• **SOURCE DATA**
****************

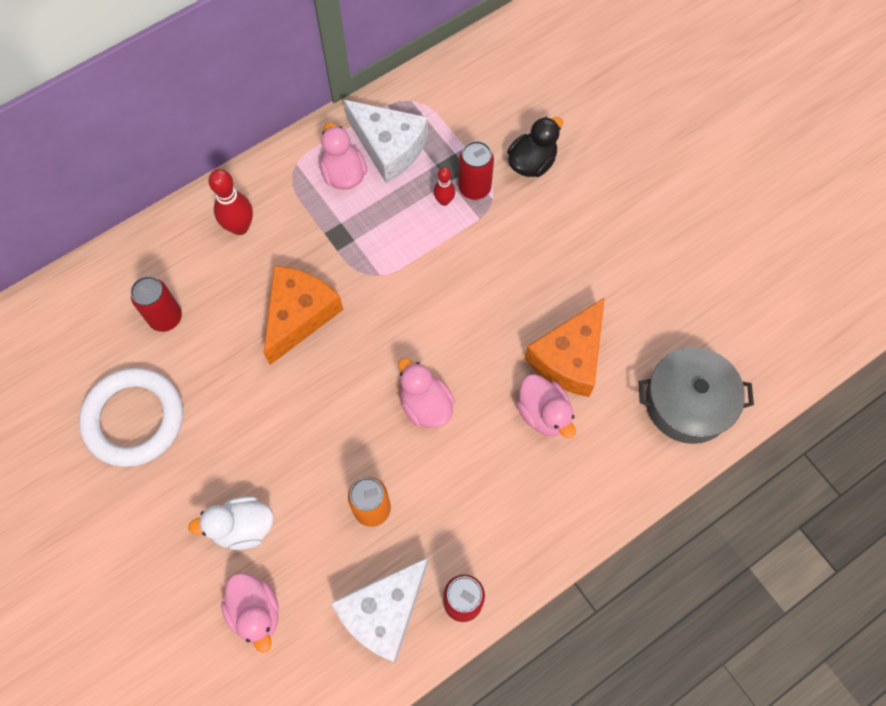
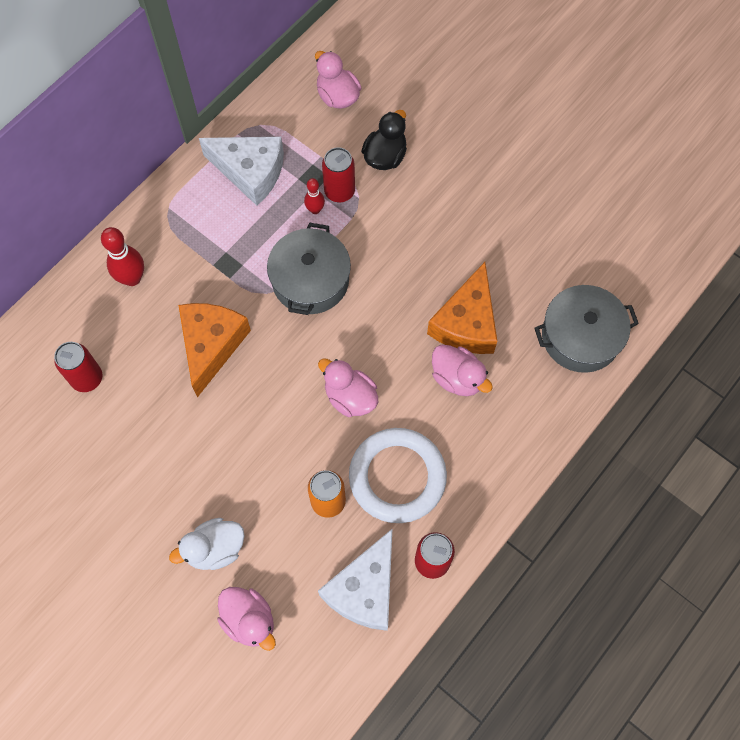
camera: 15 degrees left, 0 degrees up
(134, 419) = (85, 478): white ring -> white ring (397, 477)
(343, 174) = (215, 207): pink duck -> pink duck (337, 96)
(419, 272) = (310, 280): none -> grey pot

****************

The result should be the material above, unchanged and free of pictures; please print it.

camera: 15 degrees left, 0 degrees up
(134, 419) = (85, 478): white ring -> white ring (397, 477)
(343, 174) = (215, 207): pink duck -> pink duck (337, 96)
(419, 272) = (310, 280): none -> grey pot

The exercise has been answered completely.